Problem statement: Leaving all pictures out, output exactly and only the line containing "(395, 223) = (404, 218): none" and the lines that follow it to the end of the material below.

Provided information below:

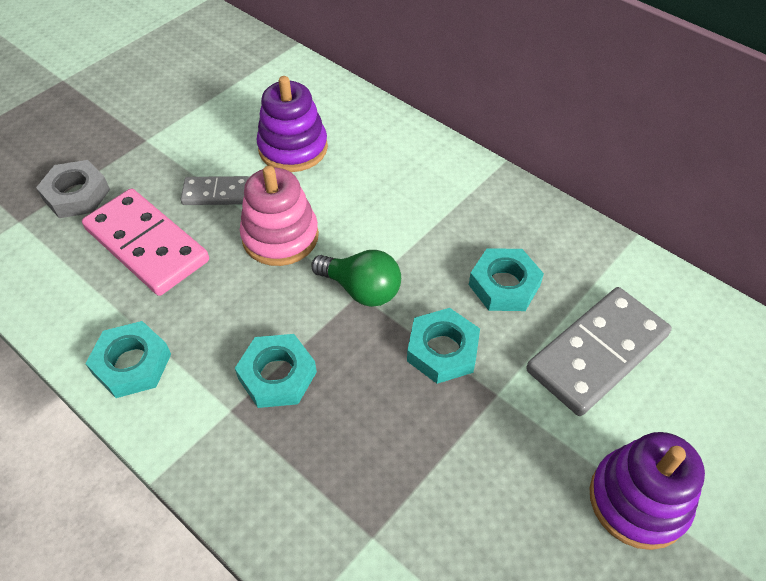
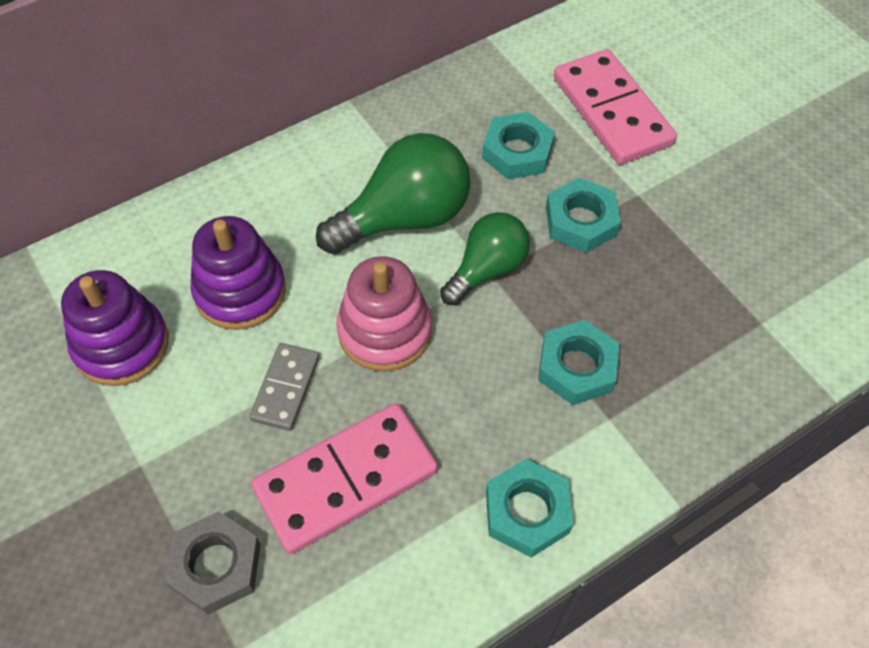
camera: 75 degrees left, 5 degrees up
(395, 223) = (404, 218): none -> green light bulb
(597, 353) = (612, 111): grey domino -> pink domino
(638, 500) = (753, 134): purple stacking toy -> purple stacking toy (121, 345)

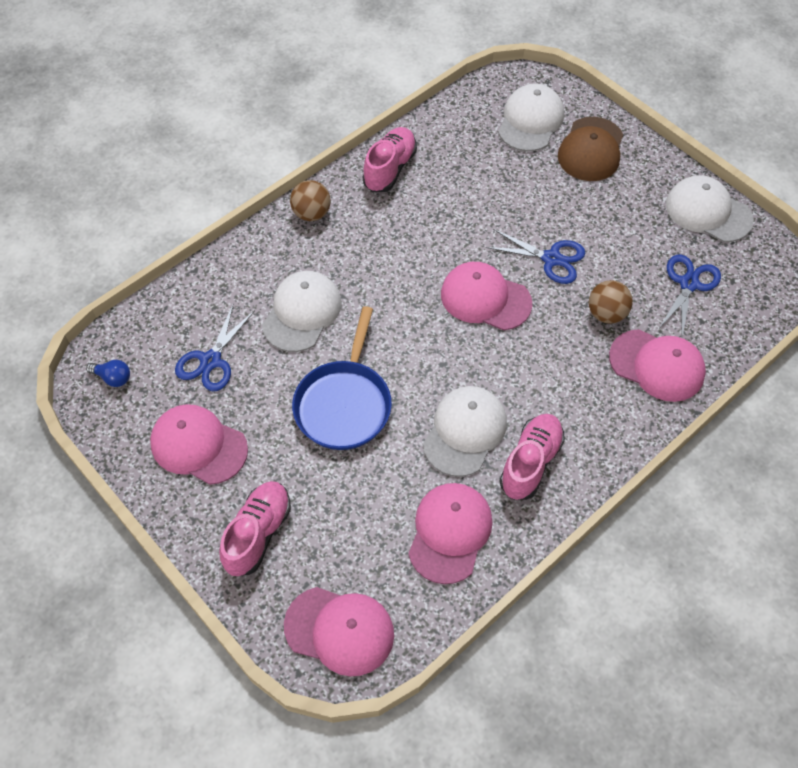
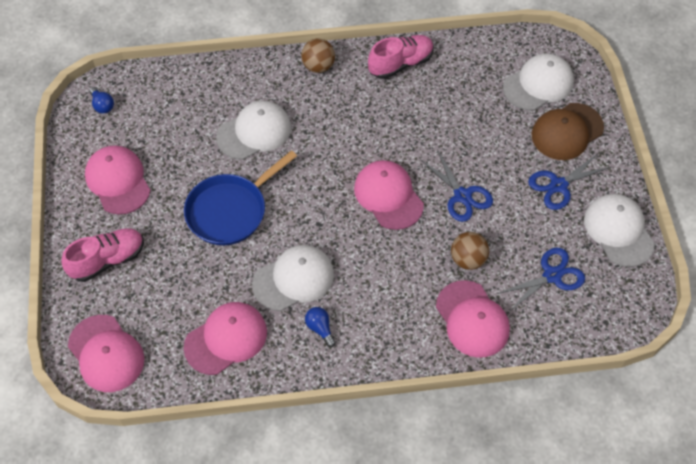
camera: 35 degrees right, 0 degrees up
(211, 360) = (170, 130): blue scissors -> blue scissors (558, 185)
(530, 463) = (320, 328): pink shoe -> blue light bulb

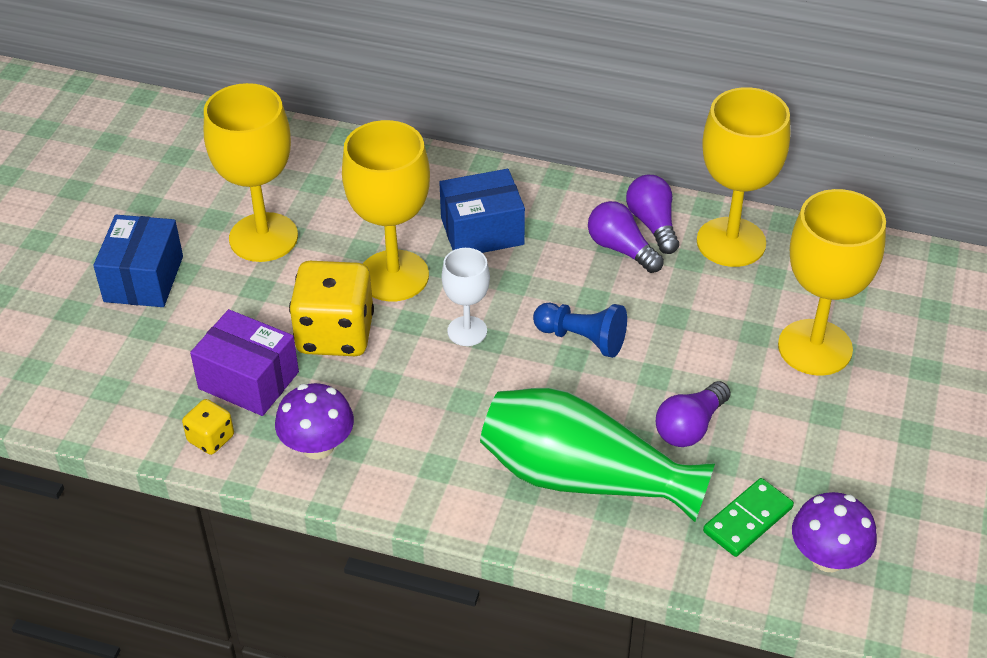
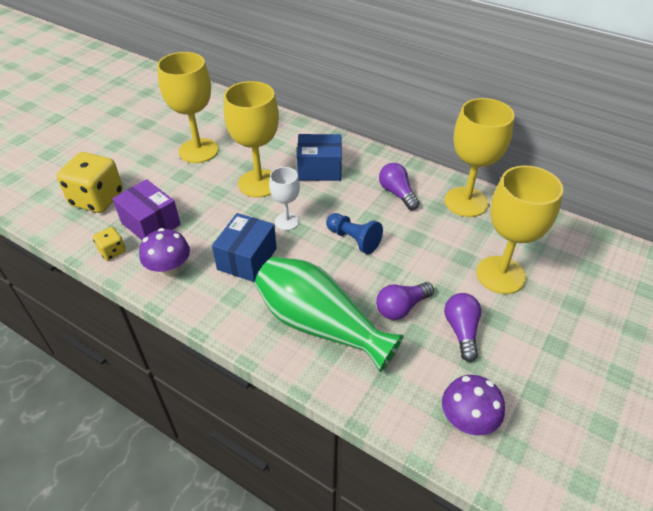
camera: 15 degrees right, 0 degrees up
(143, 279) = (125, 160): blue box -> blue box (247, 259)
(335, 334) = (211, 208): yellow dice -> yellow dice (97, 199)
(653, 224) = (421, 183): purple light bulb -> purple light bulb (461, 331)
(747, 520) = (419, 379): green domino -> none

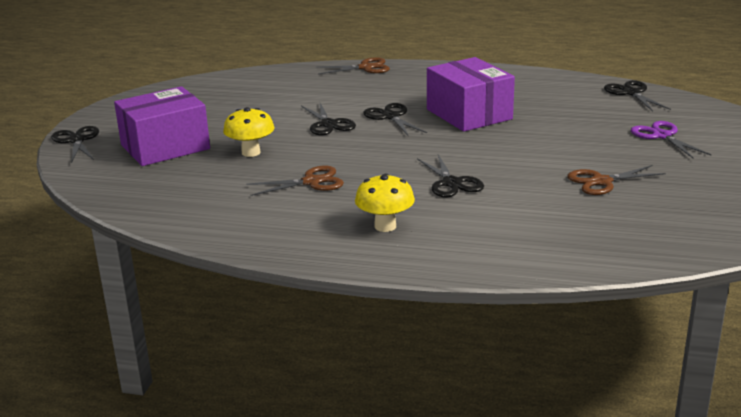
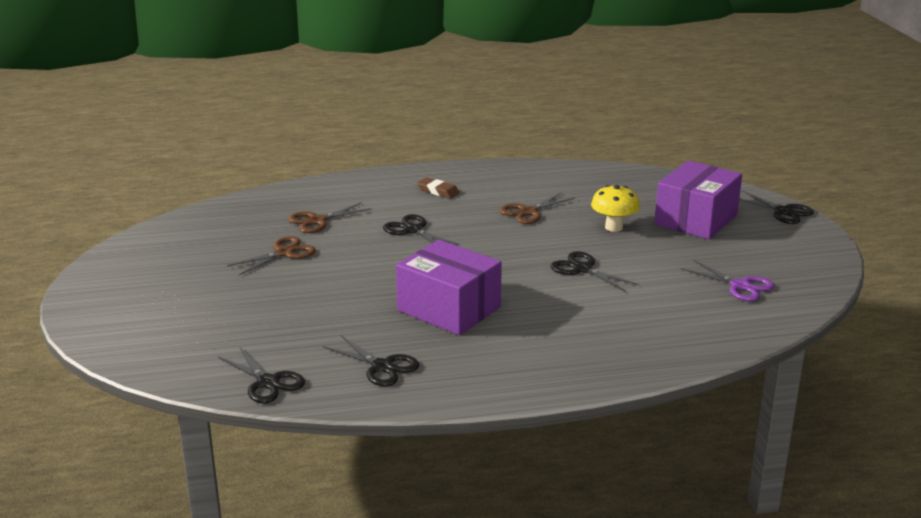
camera: 155 degrees right, 0 degrees up
(365, 68) = (643, 367): brown scissors -> brown scissors (317, 221)
(385, 226) = (438, 191): yellow mushroom -> brown eraser
(391, 117) = (529, 290): black scissors -> black scissors (381, 367)
(662, 136) = (229, 316): purple scissors -> purple scissors (740, 286)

End of Provided information.

The answer:
(395, 223) = (404, 218): none -> green light bulb
(597, 353) = (612, 111): grey domino -> pink domino
(638, 500) = (753, 134): purple stacking toy -> purple stacking toy (121, 345)

camera: 35 degrees right, 0 degrees up
(211, 360) = (170, 130): blue scissors -> blue scissors (558, 185)
(530, 463) = (320, 328): pink shoe -> blue light bulb

camera: 15 degrees right, 0 degrees up
(143, 279) = (125, 160): blue box -> blue box (247, 259)
(335, 334) = (211, 208): yellow dice -> yellow dice (97, 199)
(653, 224) = (421, 183): purple light bulb -> purple light bulb (461, 331)
(747, 520) = (419, 379): green domino -> none

camera: 155 degrees right, 0 degrees up
(365, 68) = (643, 367): brown scissors -> brown scissors (317, 221)
(385, 226) = (438, 191): yellow mushroom -> brown eraser
(391, 117) = (529, 290): black scissors -> black scissors (381, 367)
(662, 136) = (229, 316): purple scissors -> purple scissors (740, 286)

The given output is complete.